**The exercise:**
Copy out every line of text in the material below, word for word, leaving out the pictures.
# start of Data excerpts
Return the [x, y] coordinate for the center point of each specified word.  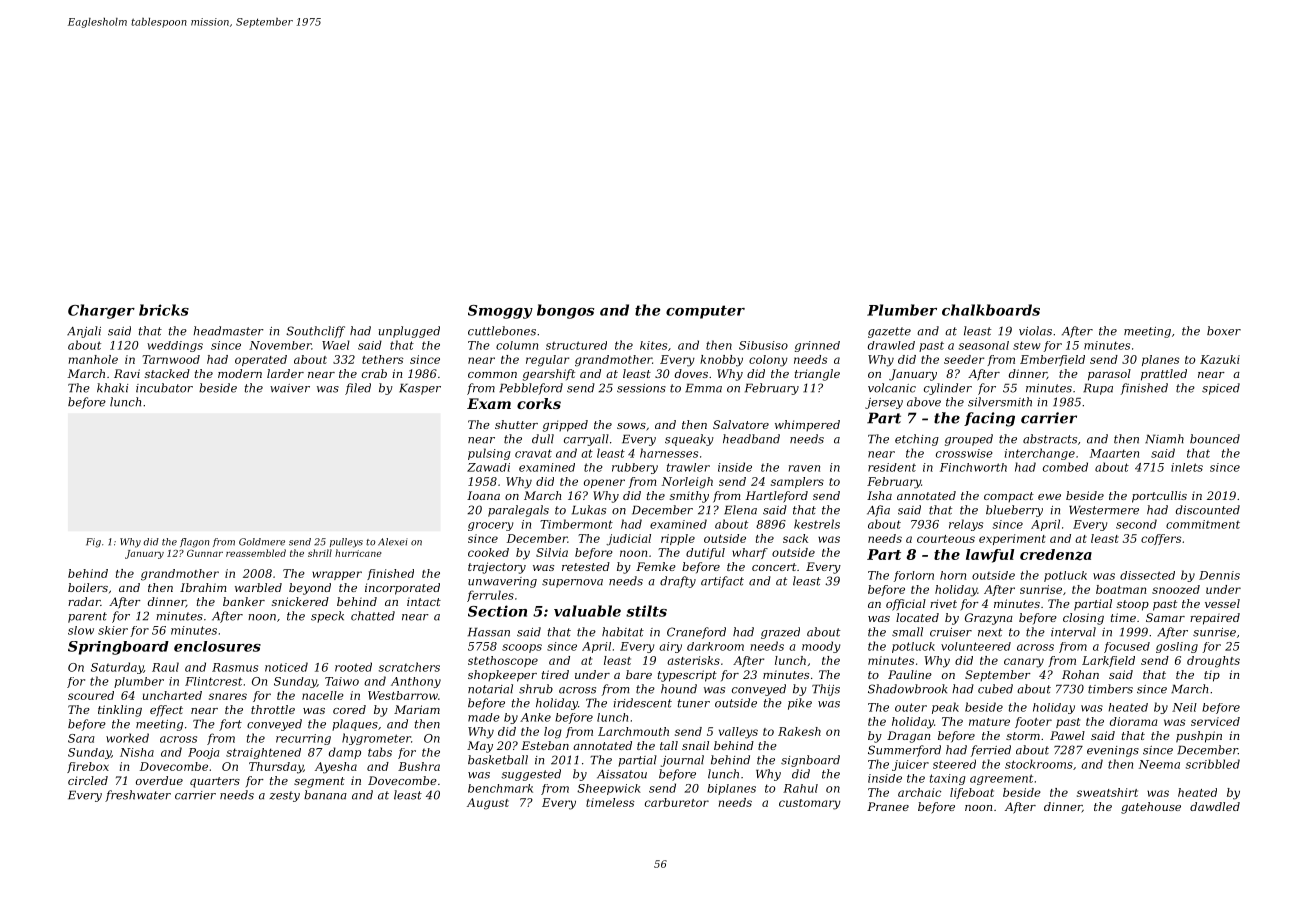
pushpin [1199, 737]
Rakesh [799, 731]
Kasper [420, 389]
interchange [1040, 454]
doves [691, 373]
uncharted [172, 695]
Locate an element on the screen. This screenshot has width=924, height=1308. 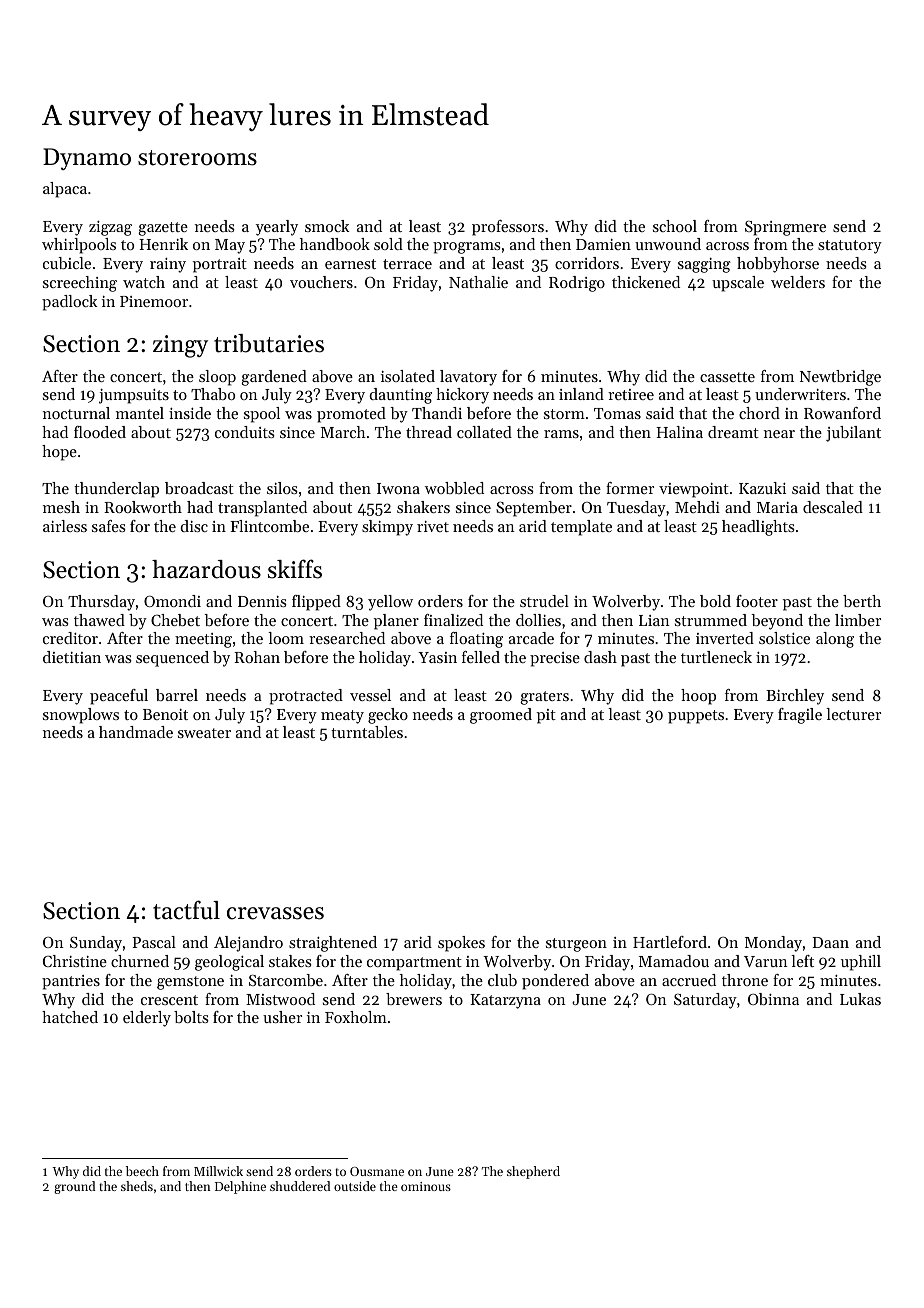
# end of Data excerpts
**Written solution:**
Return the [x, y] coordinate for the center point of each specified word.  
pushpin [1199, 737]
Rakesh [799, 731]
Kasper [420, 389]
interchange [1040, 454]
doves [691, 373]
uncharted [172, 695]
Locate an element on the screen. This screenshot has width=924, height=1308. 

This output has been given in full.